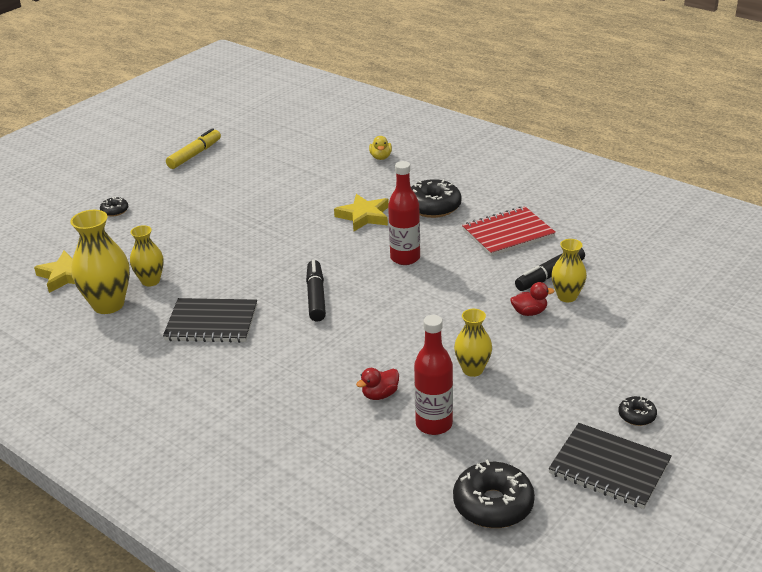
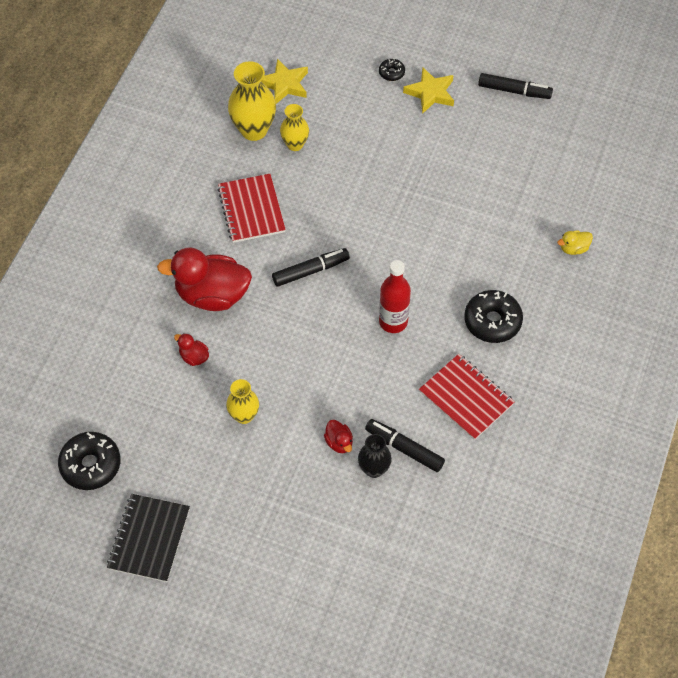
camera: 70 degrees right, 25 degrees up
(195, 155) = (514, 91): yellow marker -> black marker
(211, 323) = (251, 210): black notebook -> red notebook
(305, 368) = (212, 295): none -> red duck
(364, 216) = (453, 268): yellow star -> yellow star (430, 93)
(434, 424) = (168, 404): red bottle -> none
(567, 296) = (374, 469): yellow vase -> black vase
(637, 416) = (217, 551): black donut -> none

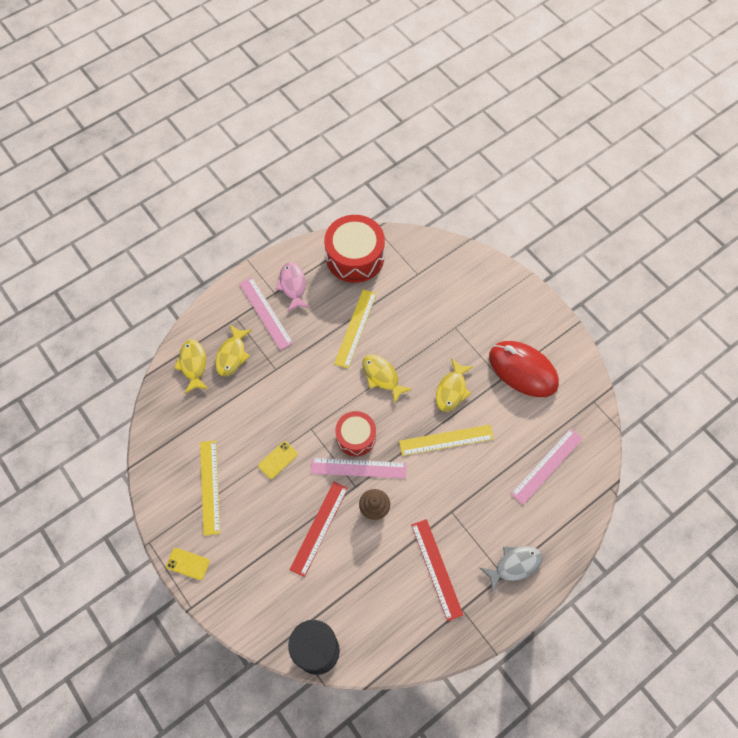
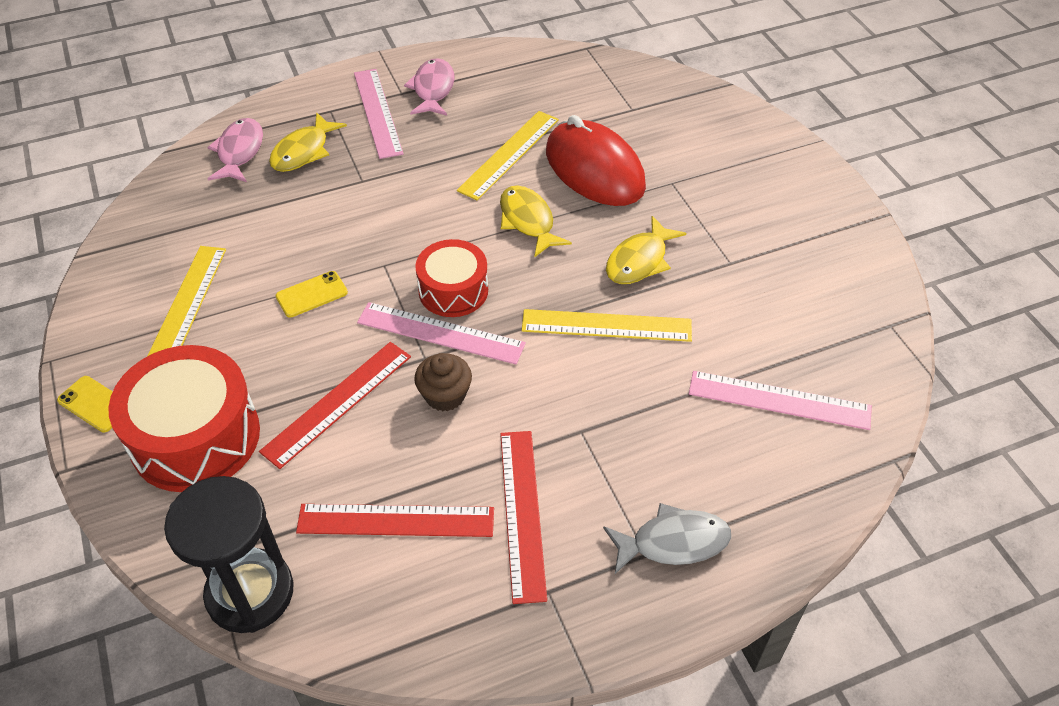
camera: 15 degrees right, 15 degrees down
(193, 365) = (239, 152): yellow fish -> pink fish
(355, 257) = (541, 73): red drum -> red drum (195, 437)
(375, 590) = (396, 520): none -> red ruler
(523, 370) = (772, 258): red mouse -> red mouse (594, 169)
(547, 466) = (779, 400): pink ruler -> pink ruler turned 45 degrees clockwise

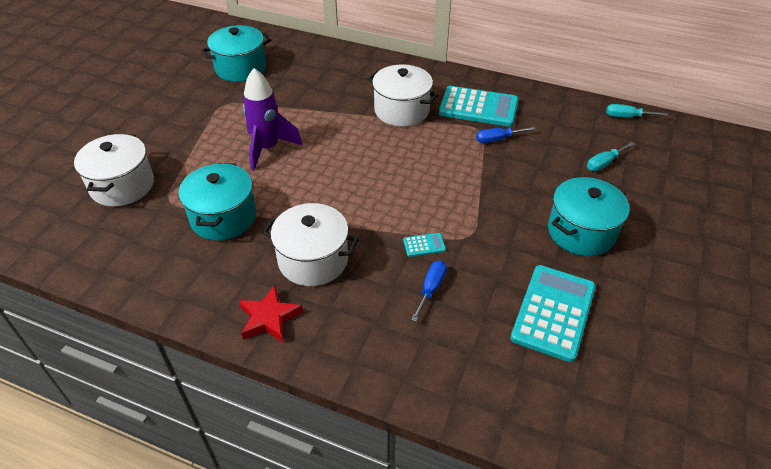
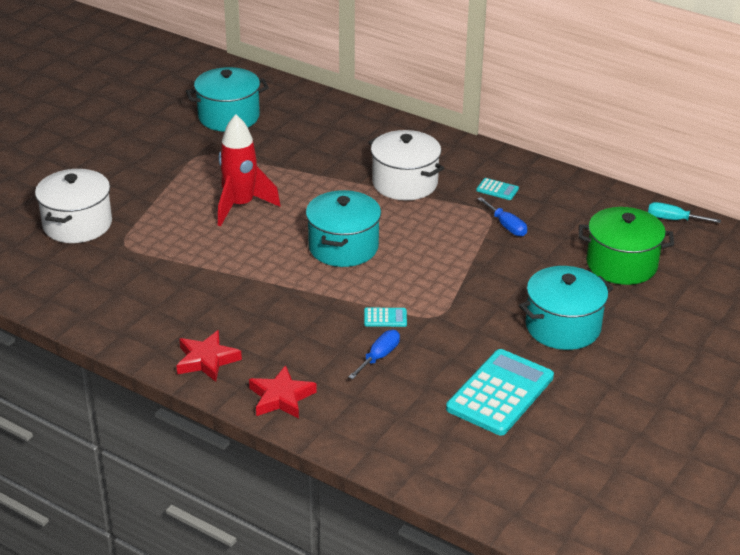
camera: 10 degrees right, 10 degrees down
(223, 217) = (178, 267): turquoise pot -> turquoise pot (343, 247)
(268, 148) = (241, 206): purple rocket -> red rocket
(313, 260) = (263, 316): white pot -> none
(351, 351) = (281, 397): none -> red star
(478, 107) = (497, 189): turquoise calculator -> turquoise calculator, size x0.42
(497, 139) = (506, 226): blue screwdriver -> blue screwdriver turned 120 degrees counterclockwise
(604, 163) = (621, 264): turquoise screwdriver -> green pot

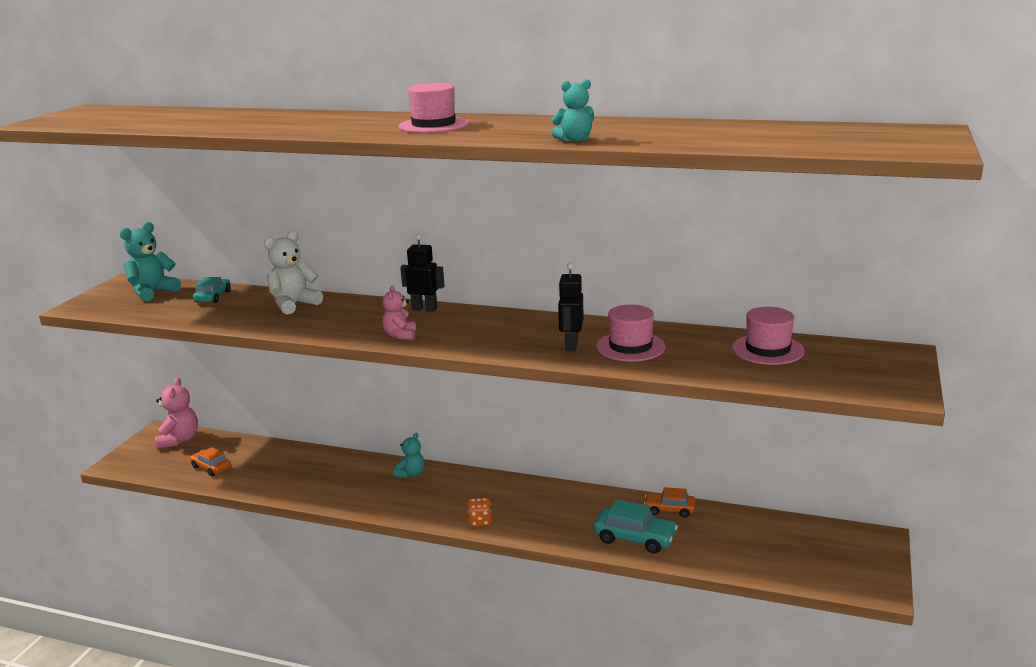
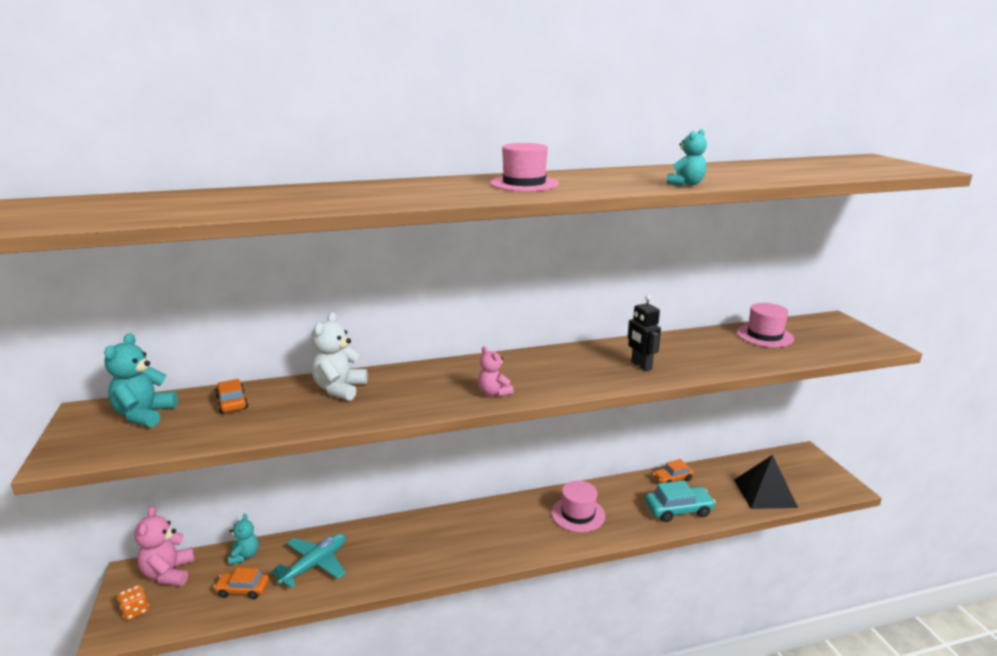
camera: 35 degrees left, 0 degrees up
(179, 440) = (169, 573): pink teddy bear -> pink teddy bear turned 150 degrees counterclockwise
(213, 297) = (232, 402): turquoise car -> orange car
(274, 469) = (315, 565): none -> turquoise plane
(411, 474) = (453, 521): turquoise teddy bear -> turquoise teddy bear (245, 555)
(424, 309) = (473, 363): black robot -> none
(480, 521) = (558, 542): orange dice -> orange dice (135, 611)
(630, 347) = (681, 356): pink hat -> pink hat (578, 514)
(759, 557) = (765, 493): none -> black pyramid

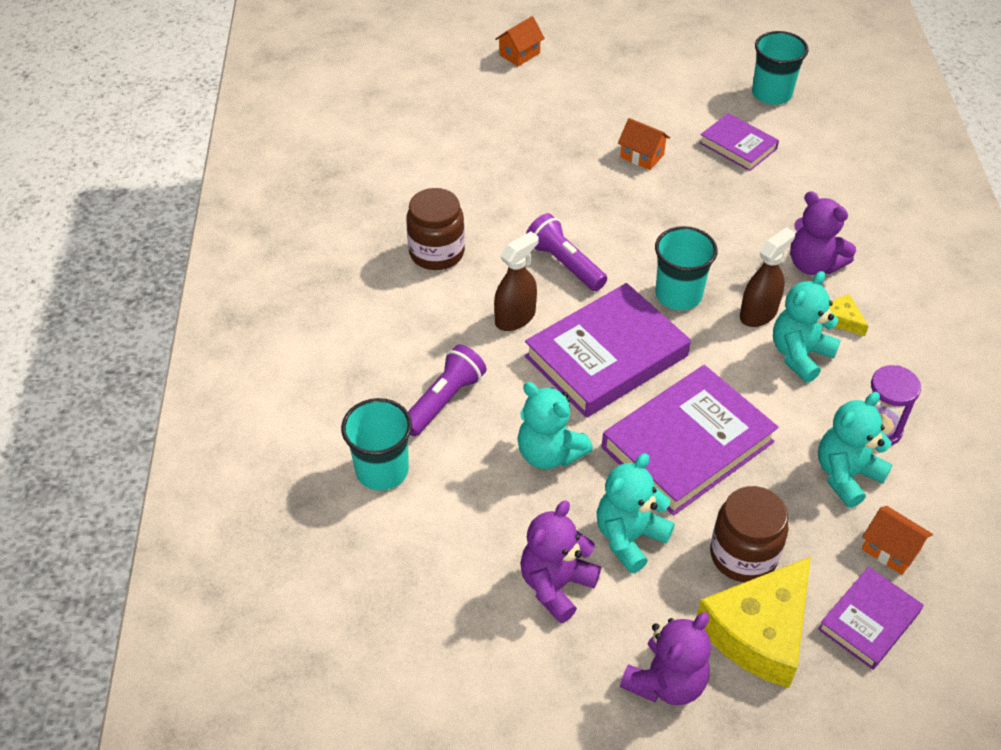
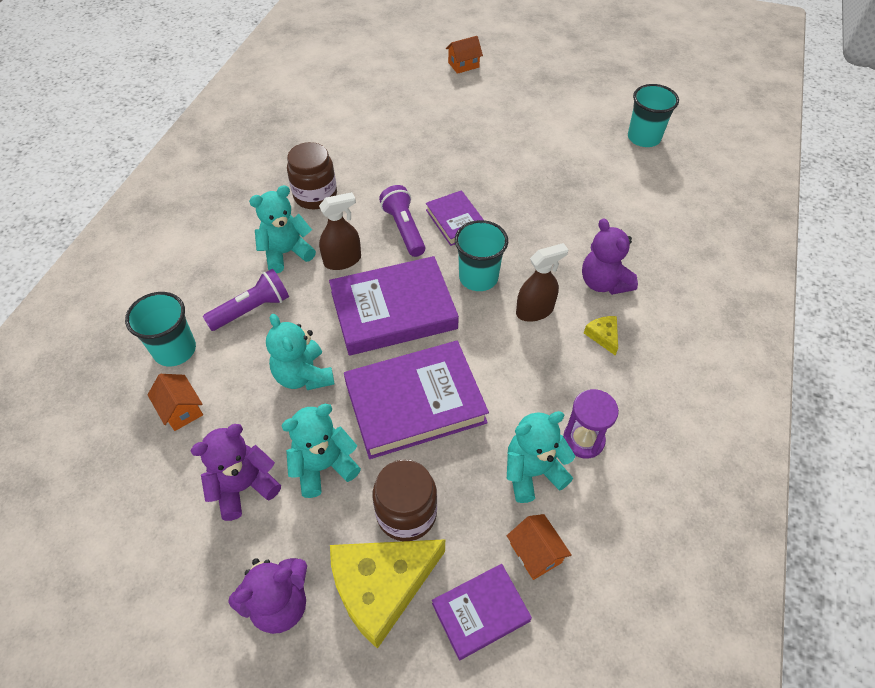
camera: 20 degrees right, 5 degrees up
(642, 156) = (512, 161): orange house -> orange house (181, 410)
(738, 146) = (593, 172): purple book -> purple book (456, 221)
(799, 355) = (550, 355): turquoise teddy bear -> turquoise teddy bear (286, 253)

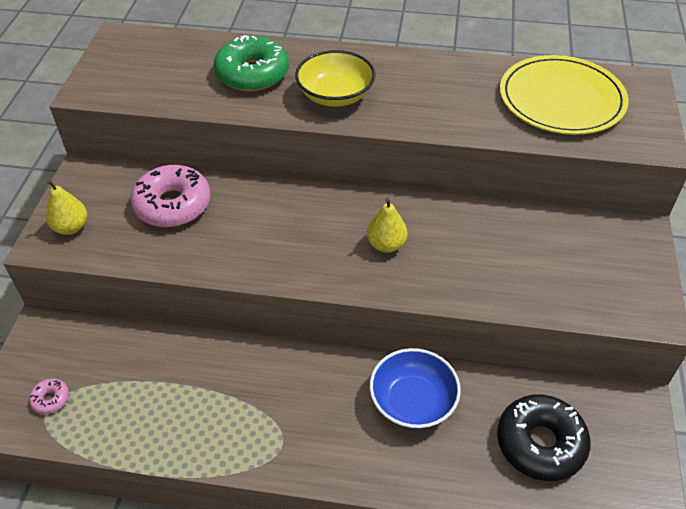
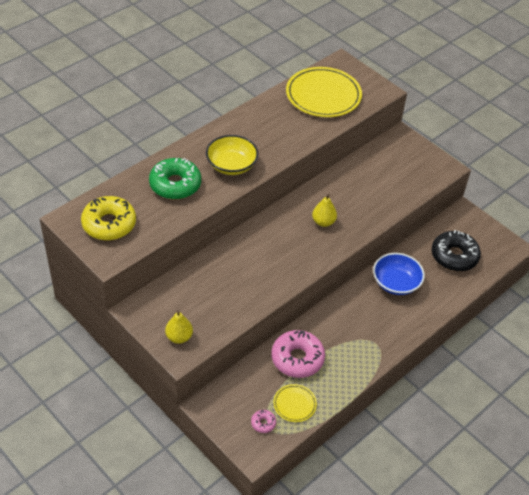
camera: 55 degrees left, 0 degrees up
(105, 413) = (294, 404): none -> yellow plate
(140, 64) = (109, 224): none -> yellow donut
(173, 205) = (207, 285): pink donut -> pink donut (297, 358)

■ ■ ■ ■ ■

Whenever a line of the material holds the word "camera", copy it out.

> [Result]
camera: 70 degrees right, 25 degrees up
camera: 15 degrees right, 15 degrees down
camera: 10 degrees right, 10 degrees down
camera: 35 degrees left, 0 degrees up
camera: 20 degrees right, 5 degrees up
camera: 55 degrees left, 0 degrees up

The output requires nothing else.